■ Requirements
Please update the lines of the records from the one containing "Trace every road" through the one containing "road 3 (unclassified): [(428,269),(493,29)]", replacing "centreline" with "centerline" and leaving everything else unchanged. Return only those lines.

■ Records for the task
----------
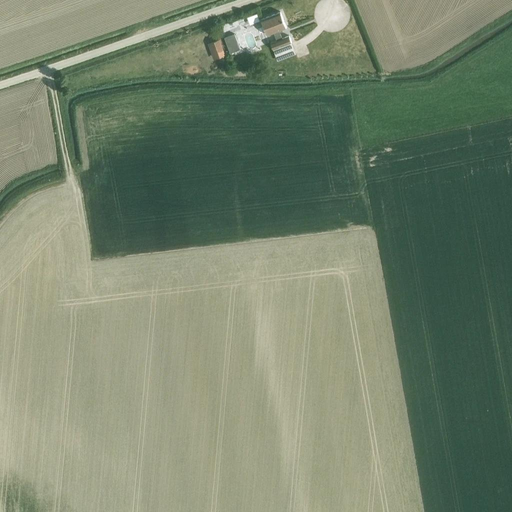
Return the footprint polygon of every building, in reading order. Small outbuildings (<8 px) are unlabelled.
----------
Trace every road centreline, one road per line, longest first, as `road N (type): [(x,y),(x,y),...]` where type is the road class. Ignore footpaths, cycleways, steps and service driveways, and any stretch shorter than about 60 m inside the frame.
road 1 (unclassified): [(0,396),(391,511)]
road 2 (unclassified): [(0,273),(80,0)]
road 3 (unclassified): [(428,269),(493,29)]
----------
■ Result below
Trace every road centerline, one road per line, longest first, as `road N (type): [(x,y),(x,y),...]` where type is the road class. Ignore footpaths, cycleways, steps and service driveways, and any stretch shorter than about 60 m inside the frame.
road 1 (unclassified): [(0,396),(391,511)]
road 2 (unclassified): [(0,273),(80,0)]
road 3 (unclassified): [(428,269),(493,29)]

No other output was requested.